*** SUPPLIED RECORDS ***

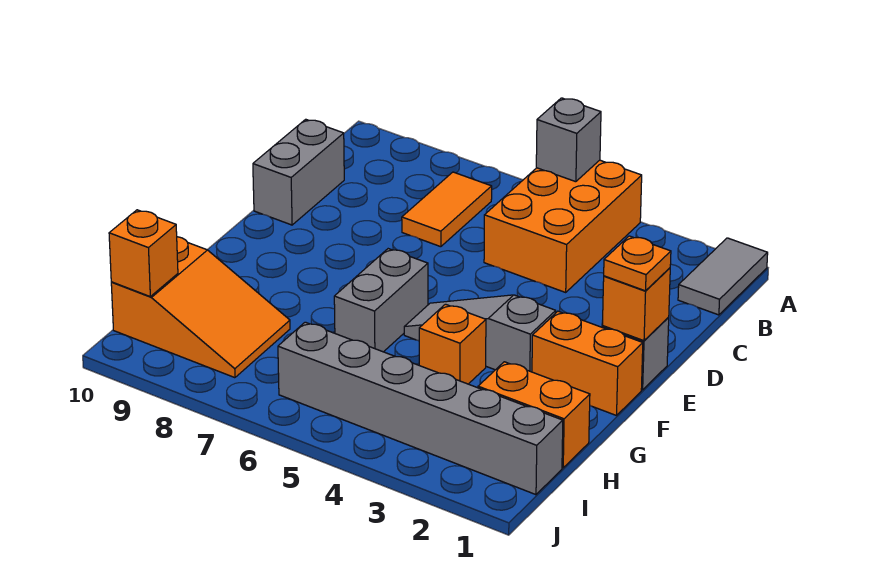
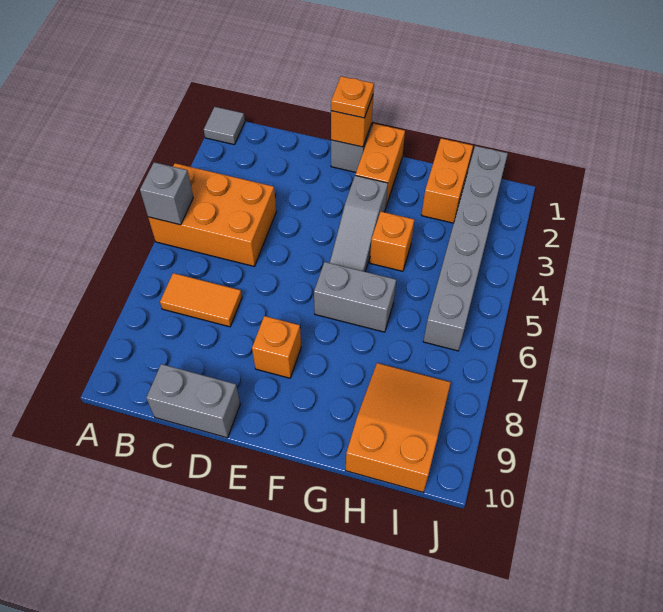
grey 1x2 tile [678,238,768,315] -> grey 1x1 tile [204,107,245,145]
orange 1x1 brick [109,210,178,296] -> orange 1x1 brick moved to [252,316,301,378]

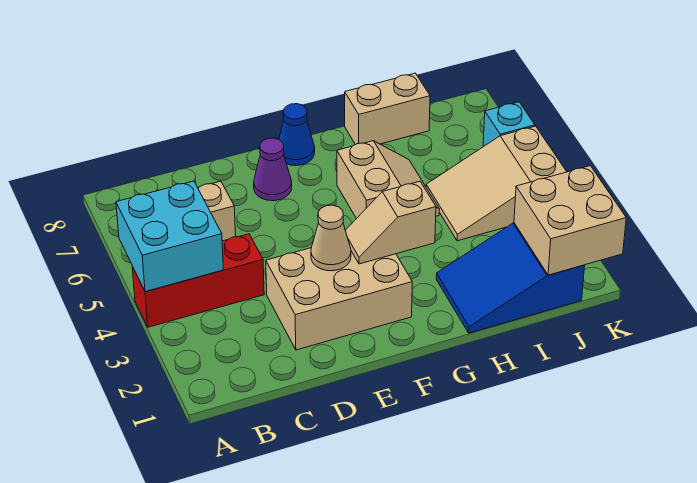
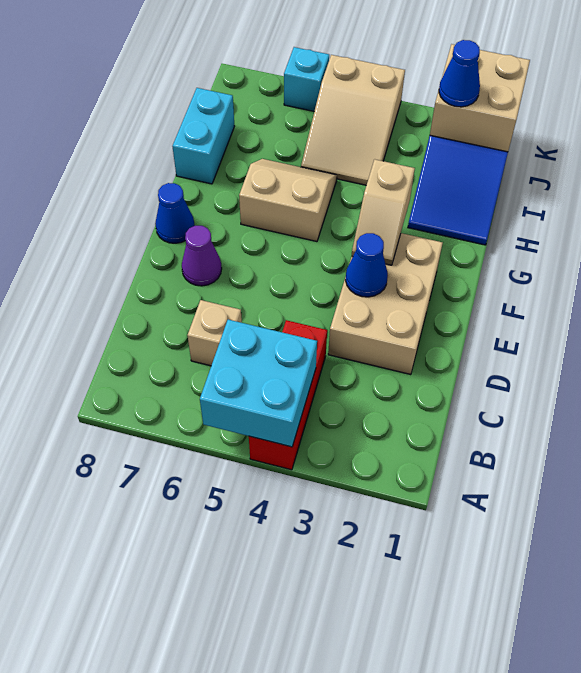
tan 1x1 cone [311,205,351,271] -> blue 1x1 cone [346,233,388,297]
tan 1x2 brick [345,73,430,145] -> cyan 1x2 brick [172,88,235,184]
none -> blue 1x1 cone [439,40,480,107]

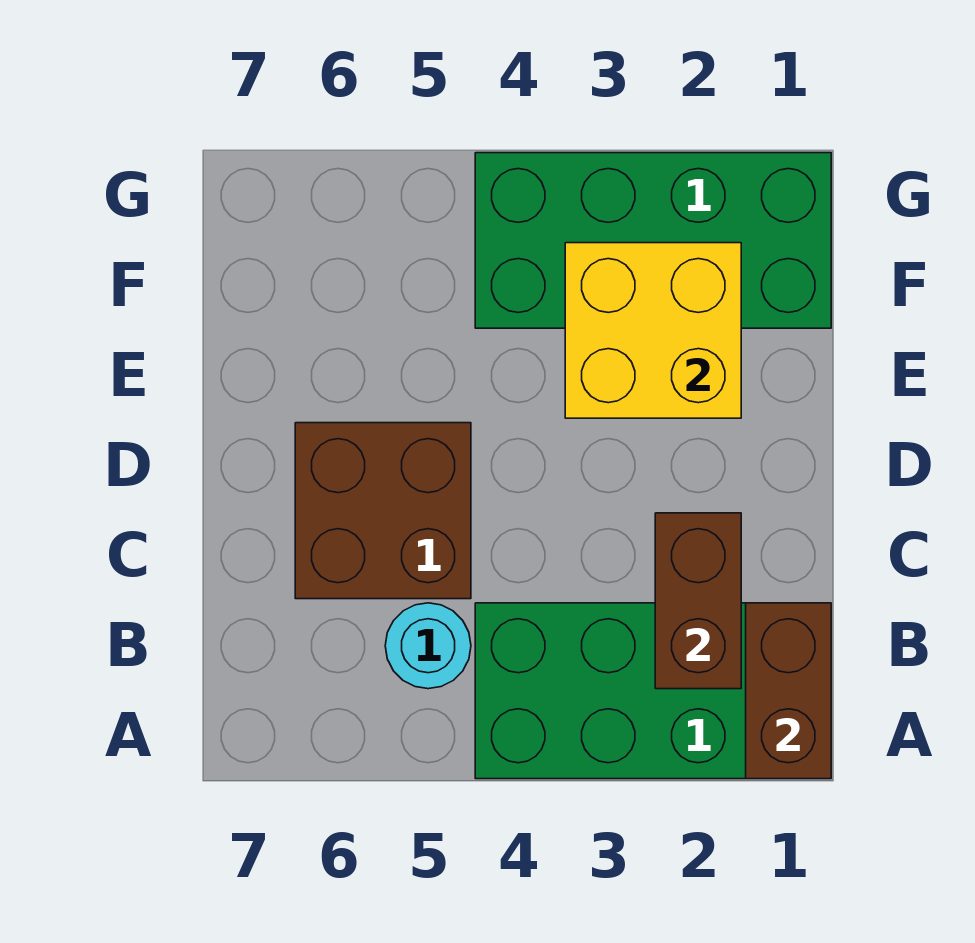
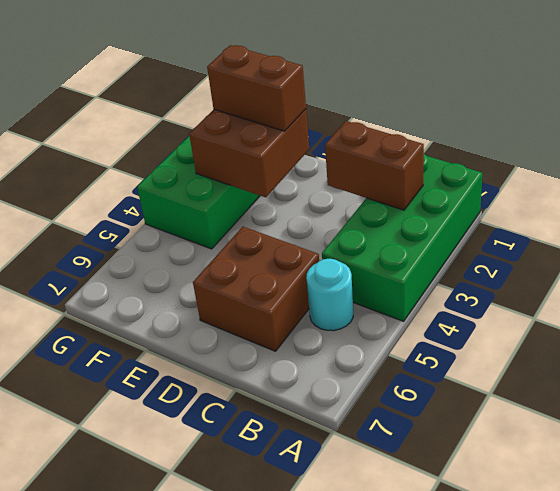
brown 1x2 brick [746,603,831,779] -> brown 1x2 brick moved to [207,45,306,131]
yellow 2x2 brick [565,243,741,418] -> brown 2x2 brick [189,109,309,197]

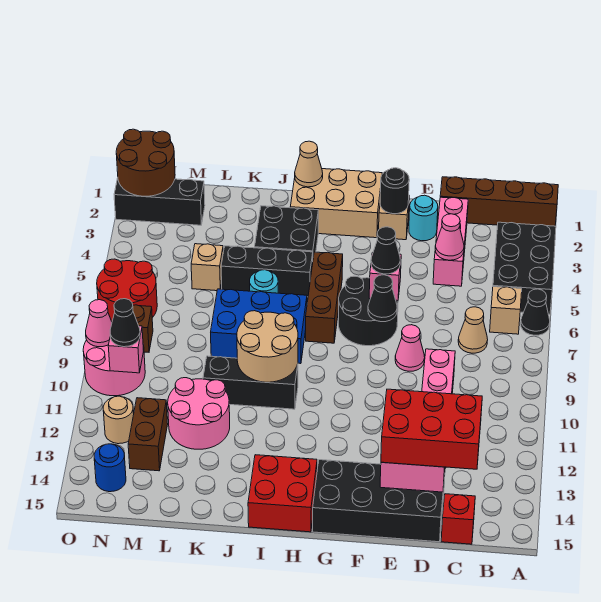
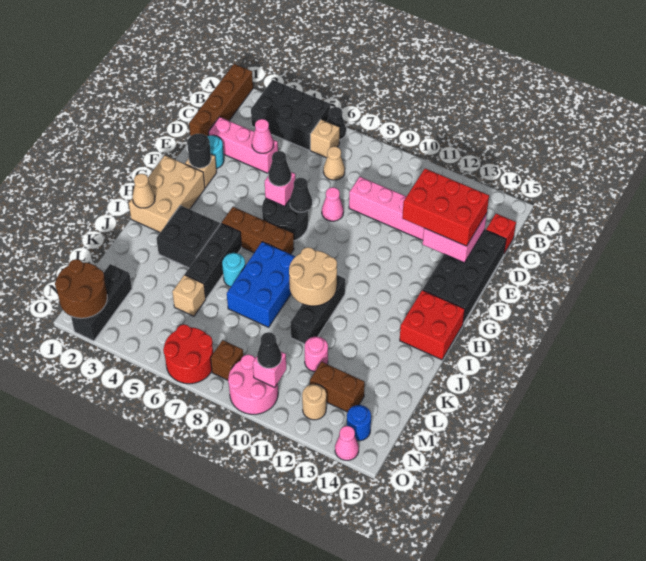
red 2x3 brick [381,389,482,469] -> red 2x3 brick turned to [402,169,489,246]
pink 2x2 round brick [168,378,230,449] -> pink 1x1 round brick [305,337,328,372]
pink 1x1 cone [86,300,112,347] -> pink 1x1 cone moved to [335,426,359,460]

*** End of SUPPLIED RECORDS ***

** WHAT TO WORK ON **
Determine the number of lines in these entries that contain the word "blue", and write only that number.

** WRITTEN ANSWER **
2